INSTRUCTIONS FOR THE TASK = Once you reach the line containing "C4: 100nF (-15V, GND) -> 680nF (-15V, GND)", reproduce it and every later line exactly, through the end of the data.

___

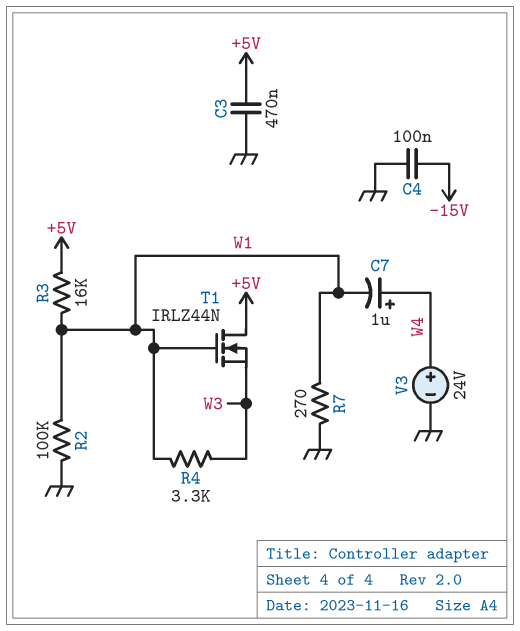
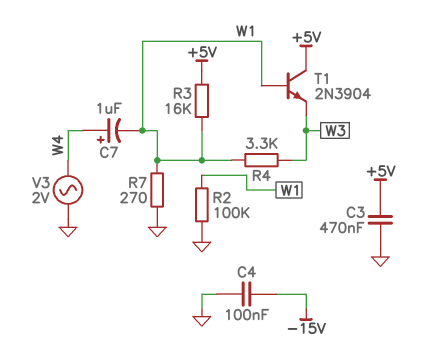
T1: NMOS IRLZ44N (G W1, D +5V, S W3) -> NPN 2N3904 (B W1, C +5V, E W3)
V3: 24V (plus W4, minus GND) -> AC 2V (GND, W4)

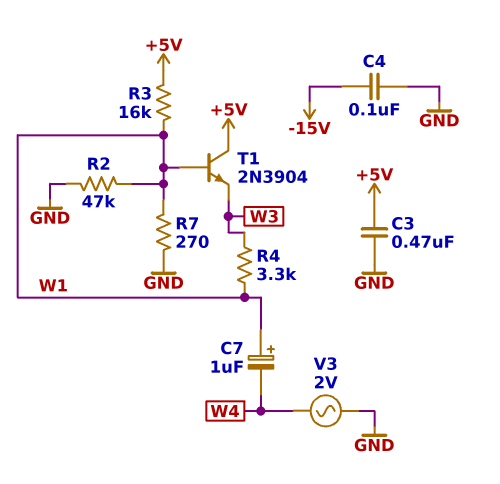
C7: 1uF (plus W4, minus W1) -> 1uF (plus W1, minus W4)
R2: 100k (GND, W1) -> 47k (GND, W1)

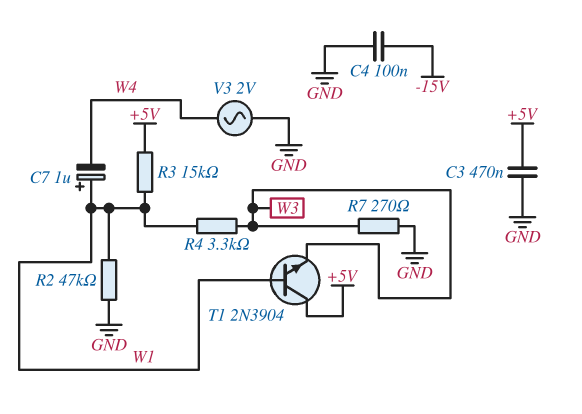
R3: 16k (+5V, W1) -> 15k (+5V, W1)
R7: 270 (GND, W1) -> 270 (GND, W3)

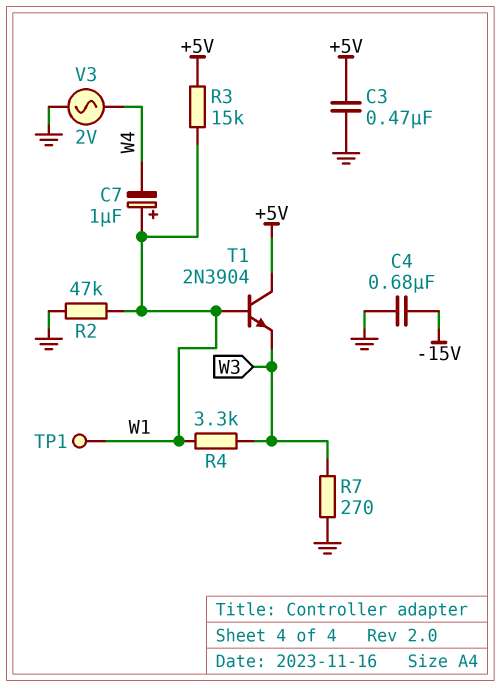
C4: 100nF (-15V, GND) -> 680nF (-15V, GND)
TP1: none -> test point (W1)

___

WRITTEN RESPONSE =
C4: 100nF (-15V, GND) -> 680nF (-15V, GND)
TP1: none -> test point (W1)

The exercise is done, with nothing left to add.